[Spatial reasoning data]

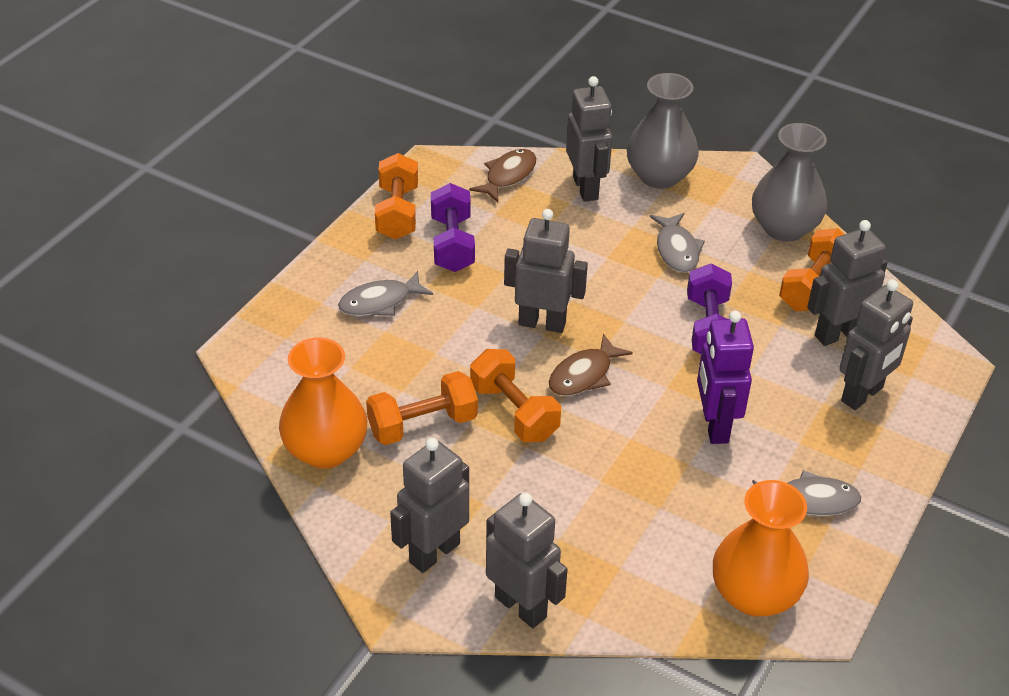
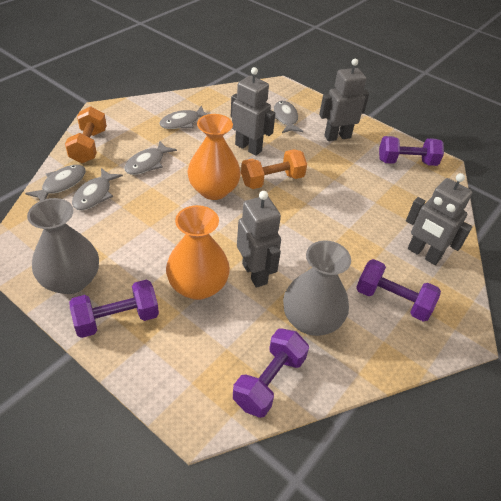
brown fish: 2 -> 0
grey fish: 3 -> 5
grey robot: 6 -> 4
orange dumbbell: 4 -> 2
purple dumbbell: 2 -> 4
purple robot: 1 -> 0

What is needed – Wherever the word "dumbbell" occurs in the data above, copy the line it sits in.

Solution –
orange dumbbell: 4 -> 2
purple dumbbell: 2 -> 4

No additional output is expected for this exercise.